Information supplied:
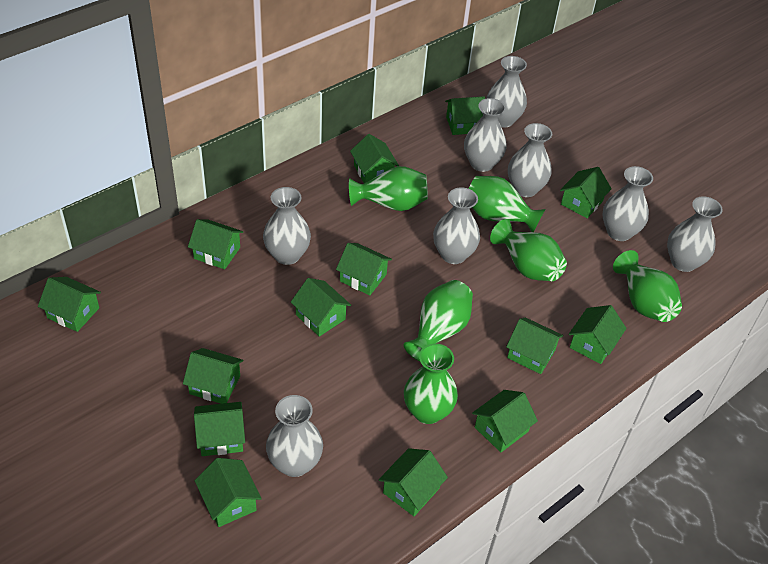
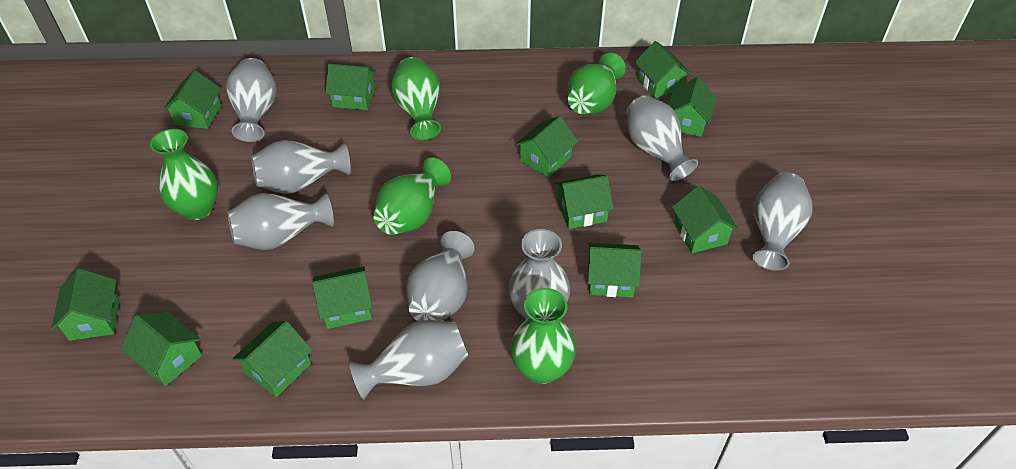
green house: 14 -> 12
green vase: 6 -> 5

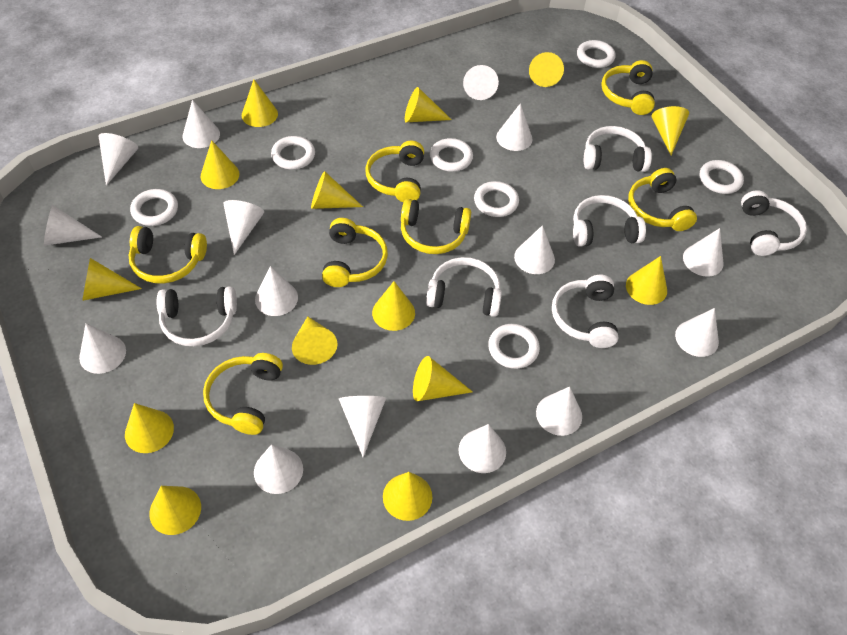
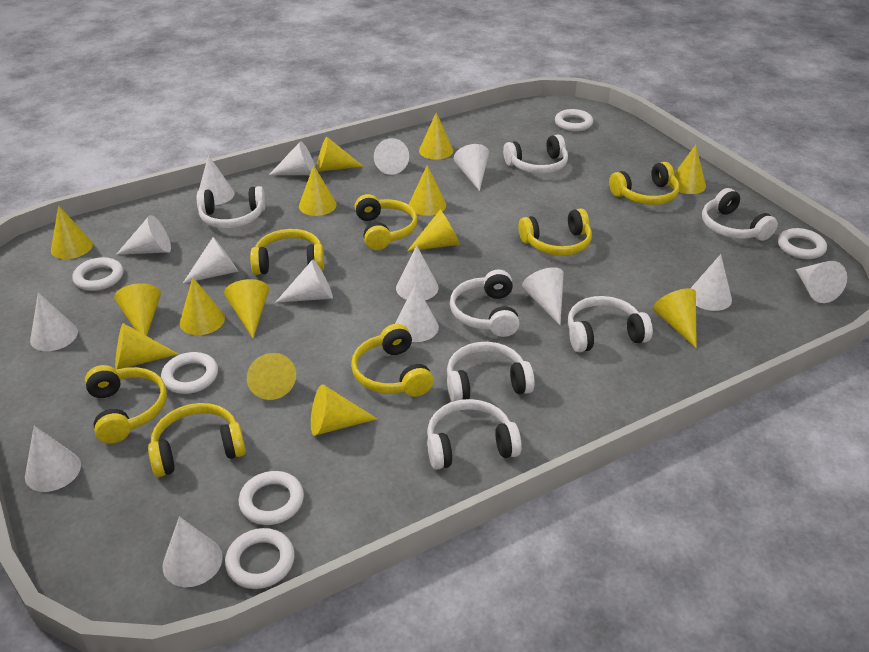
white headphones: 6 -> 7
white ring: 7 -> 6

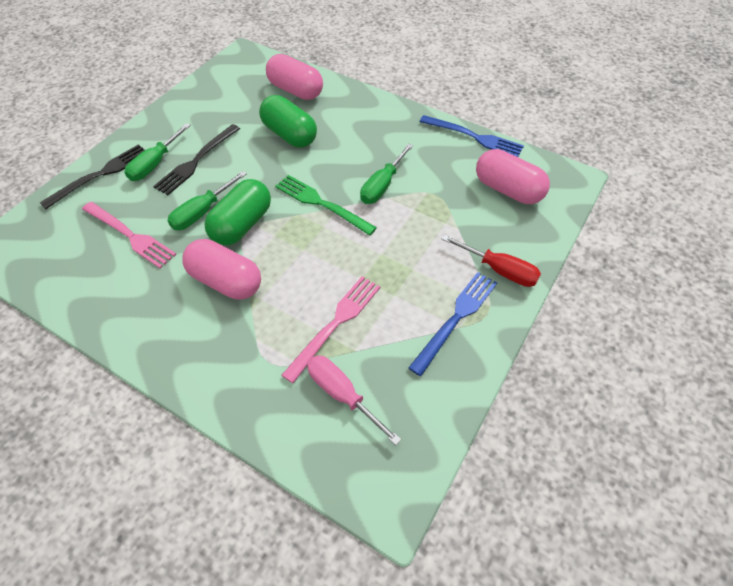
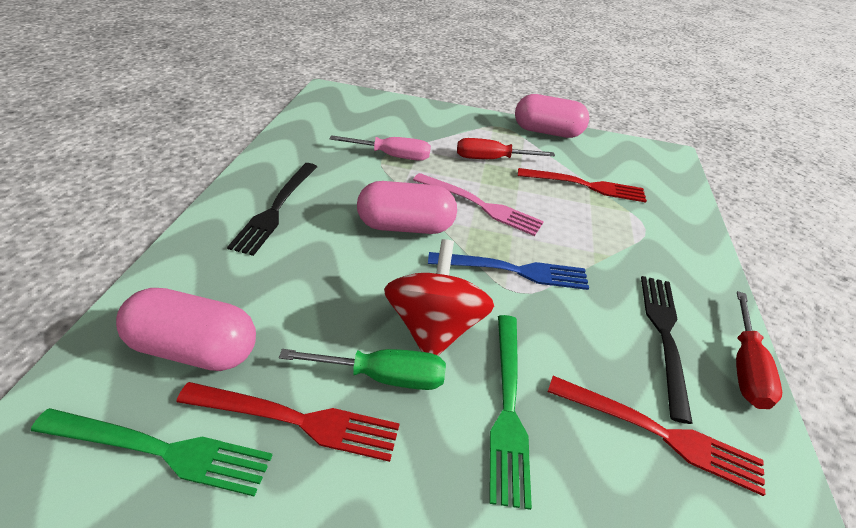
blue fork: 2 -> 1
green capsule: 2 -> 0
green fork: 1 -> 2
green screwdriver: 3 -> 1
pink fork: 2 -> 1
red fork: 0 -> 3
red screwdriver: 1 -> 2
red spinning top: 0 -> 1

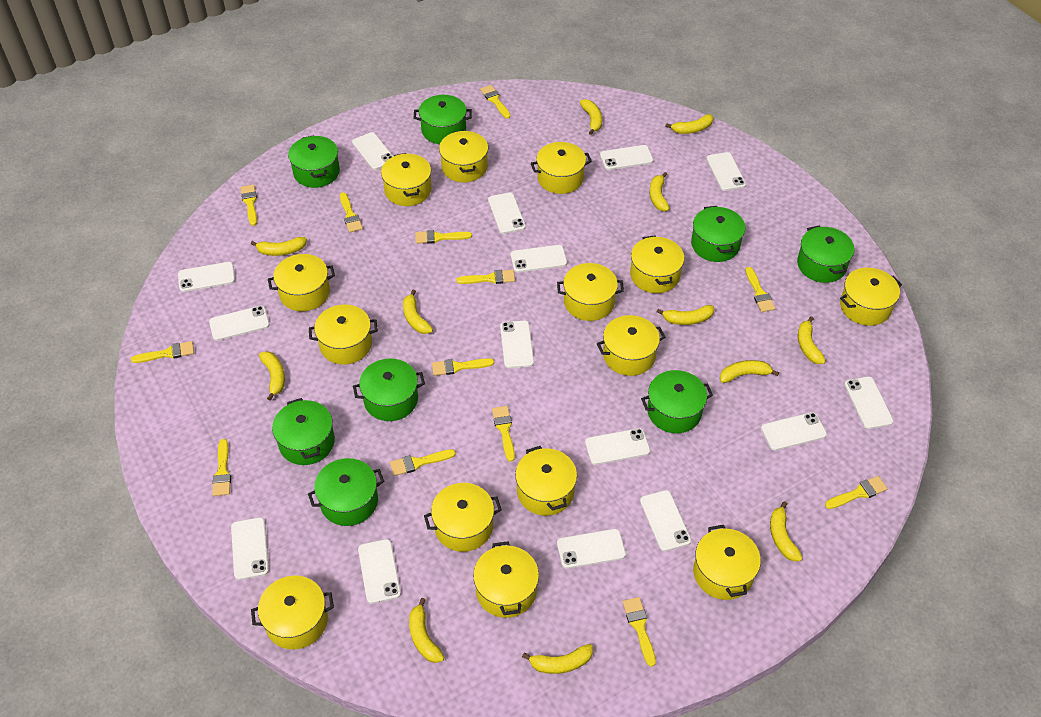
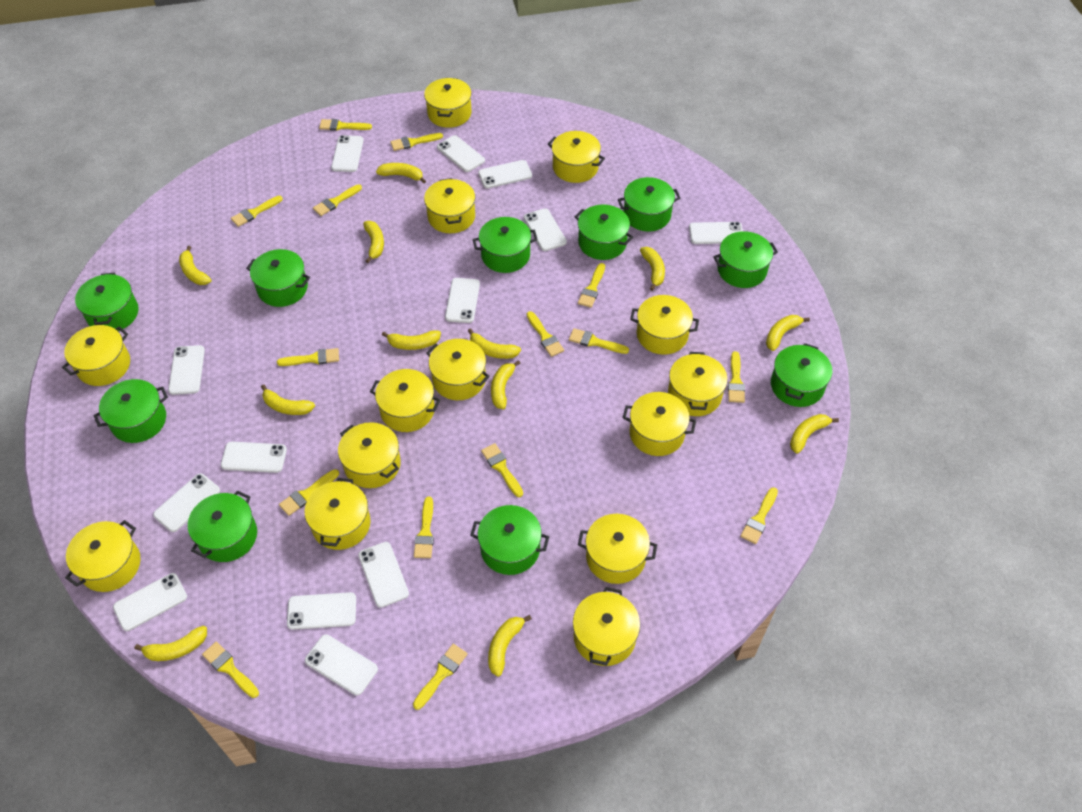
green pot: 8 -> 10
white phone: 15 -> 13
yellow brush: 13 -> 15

Aim of the task: Please write out all the data word for word, but keep every picture out.

Problem solution:
green house: 14 -> 12
green vase: 6 -> 5

white headphones: 6 -> 7
white ring: 7 -> 6

blue fork: 2 -> 1
green capsule: 2 -> 0
green fork: 1 -> 2
green screwdriver: 3 -> 1
pink fork: 2 -> 1
red fork: 0 -> 3
red screwdriver: 1 -> 2
red spinning top: 0 -> 1

green pot: 8 -> 10
white phone: 15 -> 13
yellow brush: 13 -> 15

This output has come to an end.